(Beginning of Data for this task)
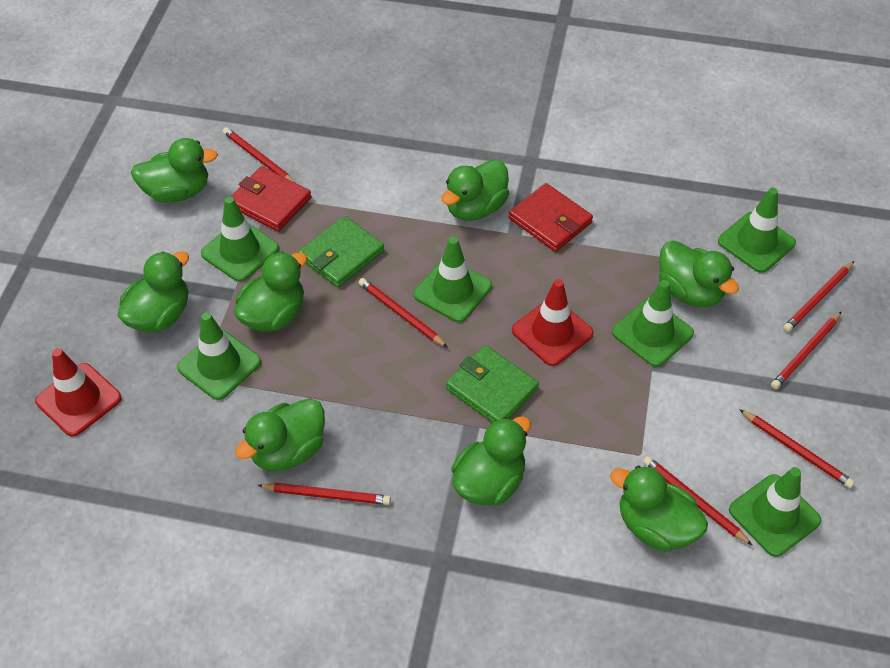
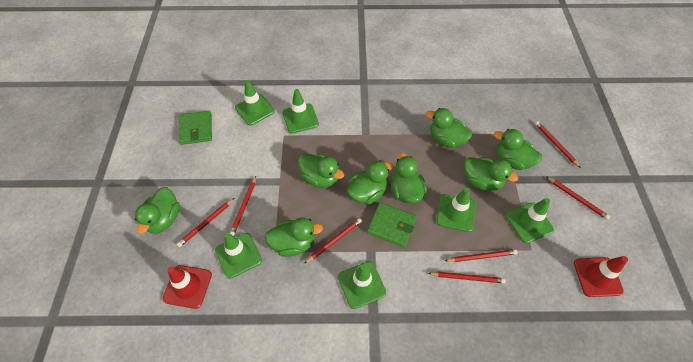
red wallet: 2 -> 0

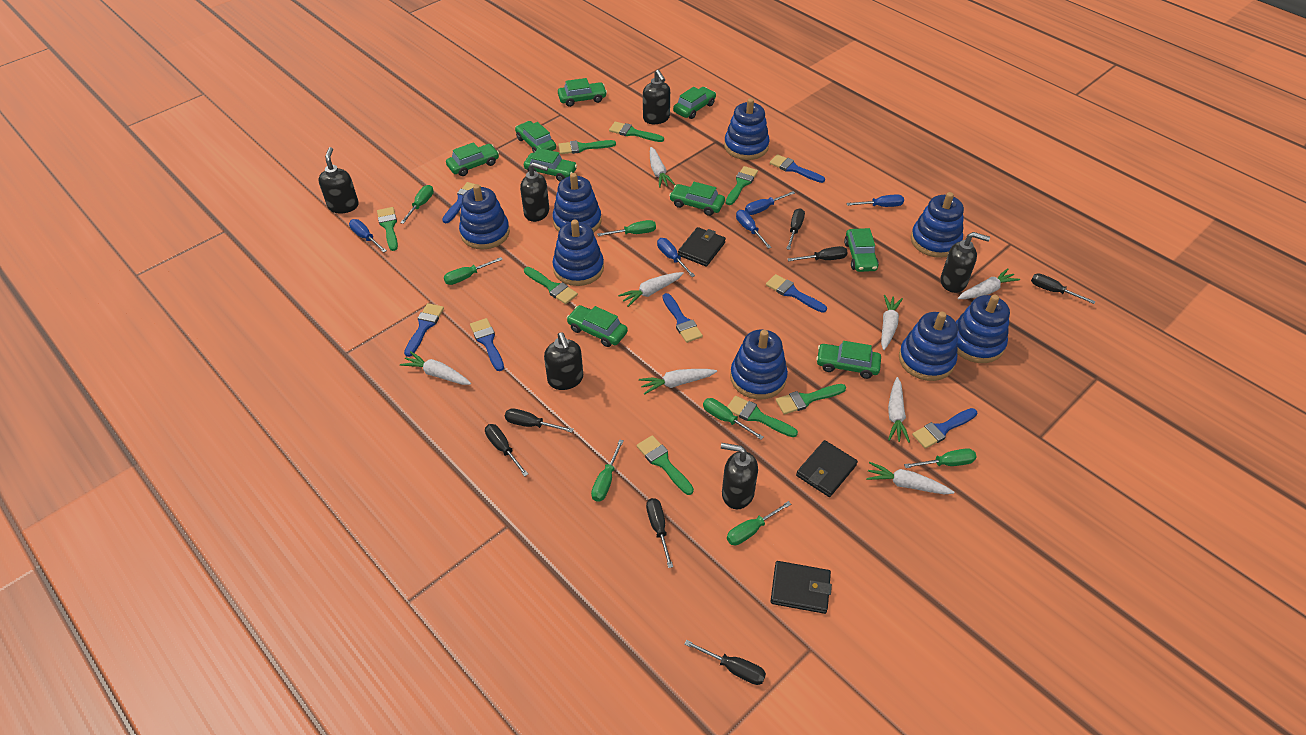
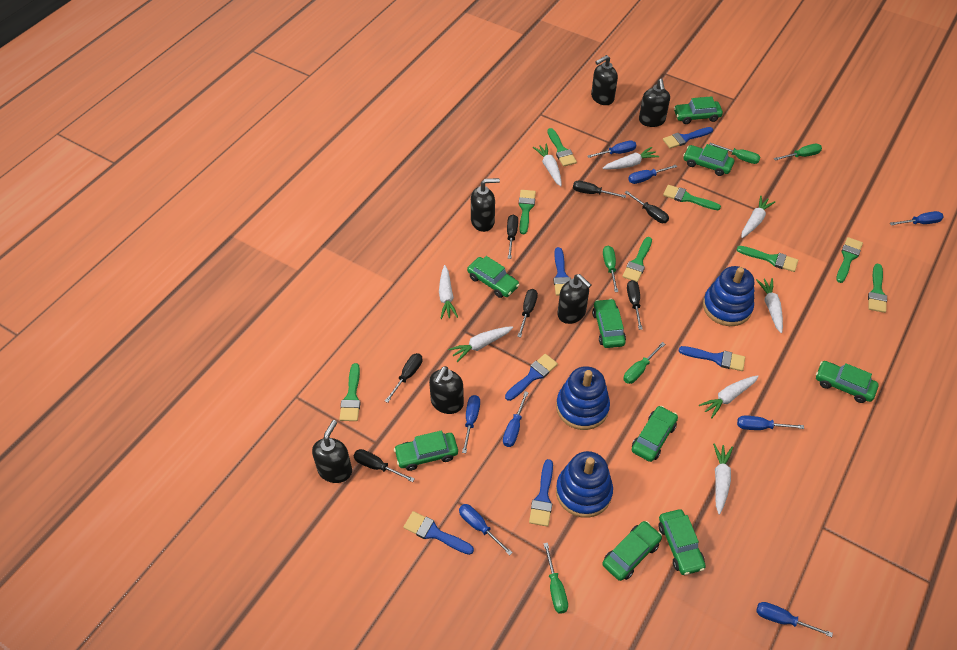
black wallet: 3 -> 0
blue brush: 7 -> 6
blue screwdriver: 5 -> 8
blue stacking toy: 8 -> 3
green screwdriver: 7 -> 5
(End of Data for this task)
**Task details**
Exactly as written, print each entry, leaving all pictures out.

**Solution to this task**
red wallet: 2 -> 0

black wallet: 3 -> 0
blue brush: 7 -> 6
blue screwdriver: 5 -> 8
blue stacking toy: 8 -> 3
green screwdriver: 7 -> 5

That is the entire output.